[Pixel coordinate polygons]
····················

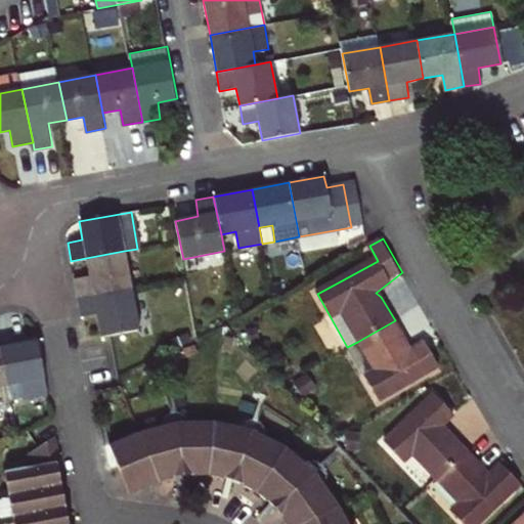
[(74,279),(78,298),(131,288),(124,251),(86,258),(90,276),(74,279)]
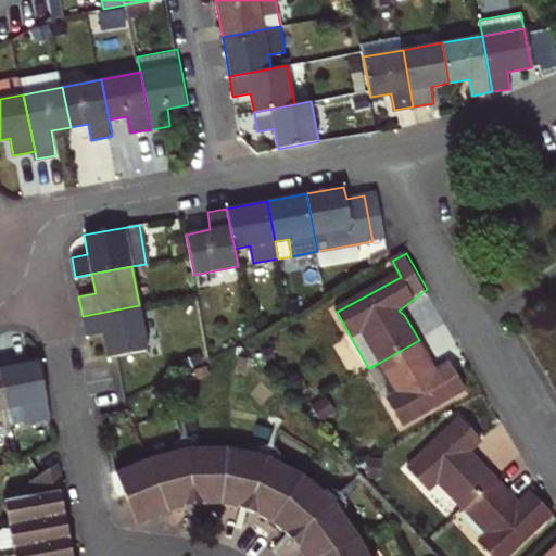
[(108,357),(118,355),(149,350),(139,305),(83,316),(86,336),(103,333),(108,357)]
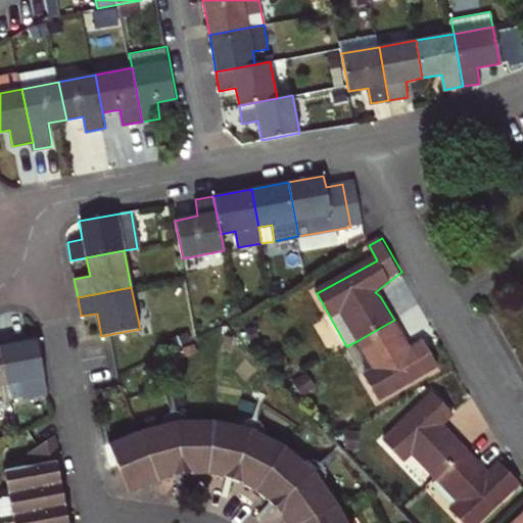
[(394,320),(357,341),(375,373),(365,378),(378,401),(438,367),(426,344),(410,352),(394,320)]
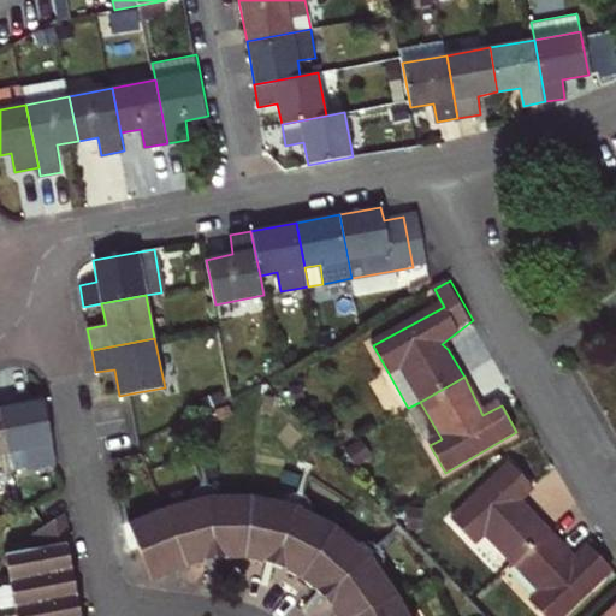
[(57,463),(43,398),(0,406),(0,407),(13,472),(57,463)]
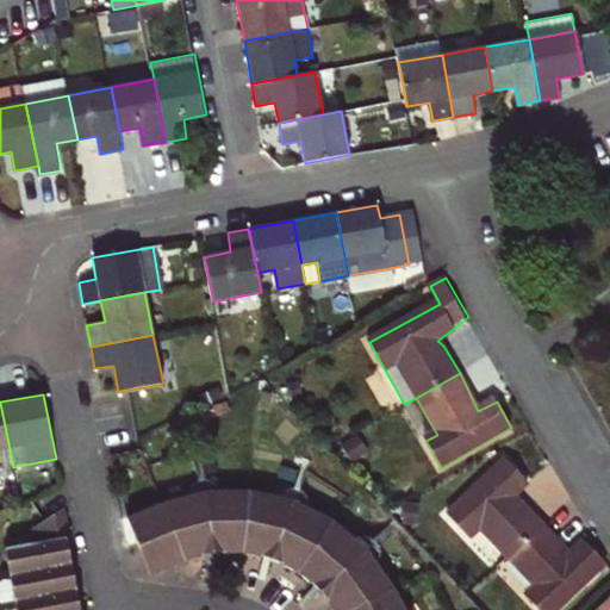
[(0,468),(13,467),(0,403),(0,468)]
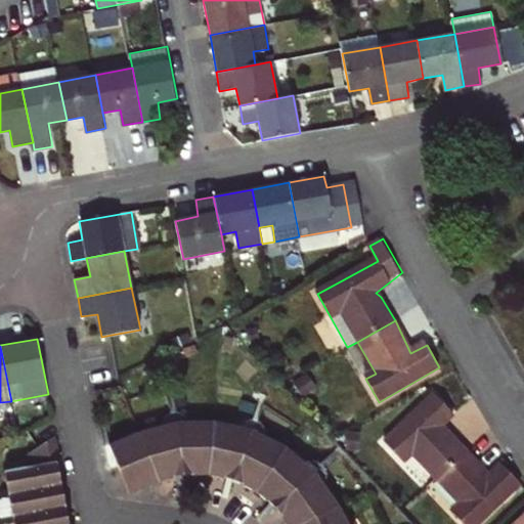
[(434,480),(466,450),(447,432),(445,434),(440,430),(453,416),(435,396),(384,444),(403,464),(410,456),(434,480)]
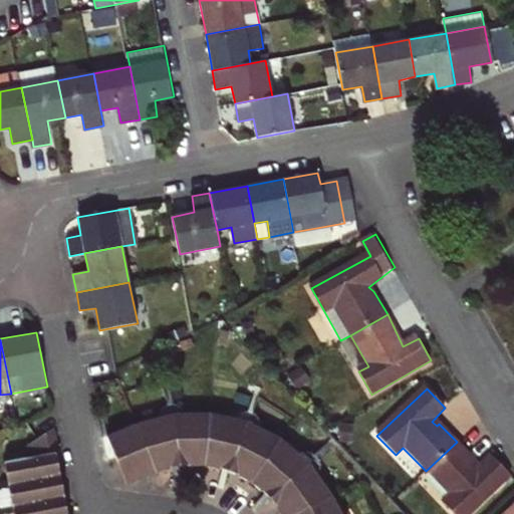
[(190,466),(204,467),(221,470),(224,461),(232,464),(240,467),(237,475),(251,483),(264,493),(270,486),(275,493),(291,513),(340,513),(309,463),(281,438),(248,421),(210,413),(172,414),(137,424),(107,437),(127,485),(174,469),(172,460),(181,458),(188,456),(190,466)]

····················

About this task — Word for word, repeat each record above; leave out every picture.

Answer to this exercise —
[(74,279),(78,298),(131,288),(124,251),(86,258),(90,276),(74,279)]
[(108,357),(118,355),(149,350),(139,305),(83,316),(86,336),(103,333),(108,357)]
[(394,320),(357,341),(375,373),(365,378),(378,401),(438,367),(426,344),(410,352),(394,320)]
[(57,463),(43,398),(0,406),(0,407),(13,472),(57,463)]
[(0,468),(13,467),(0,403),(0,468)]
[(434,480),(466,450),(447,432),(445,434),(440,430),(453,416),(435,396),(384,444),(403,464),(410,456),(434,480)]
[(190,466),(204,467),(221,470),(224,461),(232,464),(240,467),(237,475),(251,483),(264,493),(270,486),(275,493),(291,513),(340,513),(309,463),(281,438),(248,421),(210,413),(172,414),(137,424),(107,437),(127,485),(174,469),(172,460),(181,458),(188,456),(190,466)]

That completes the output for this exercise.